Everything from the line that contains "(271, 246) = (460, 210): purple" to the end of the data below is to be reproduced verbatim; leave all else out.

### DATA SEGMENT ###

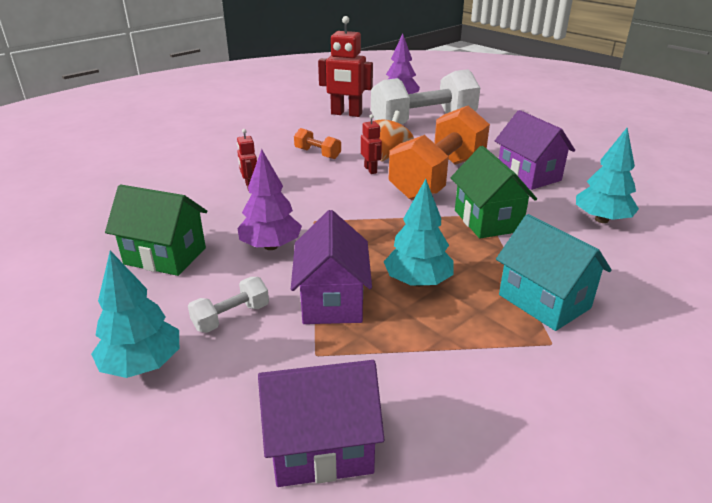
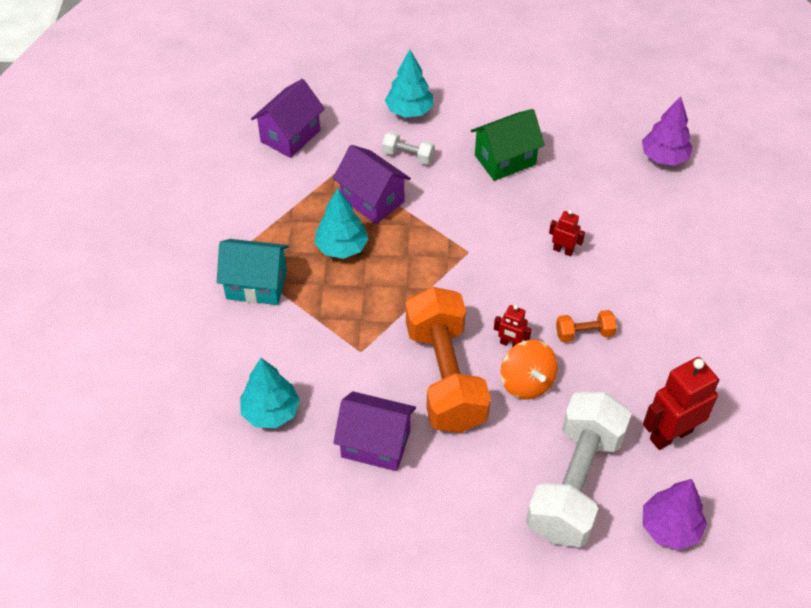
camera: 135 degrees right, 20 degrees up
(231, 317) = (408, 155): white dumbbell -> white dumbbell turned 75 degrees counterclockwise
(271, 246) = (460, 210): purple tree -> purple tree (664, 157)
(487, 220) = (353, 343): green house -> none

###

**ANSWER TO THIS TASK:**
(271, 246) = (460, 210): purple tree -> purple tree (664, 157)
(487, 220) = (353, 343): green house -> none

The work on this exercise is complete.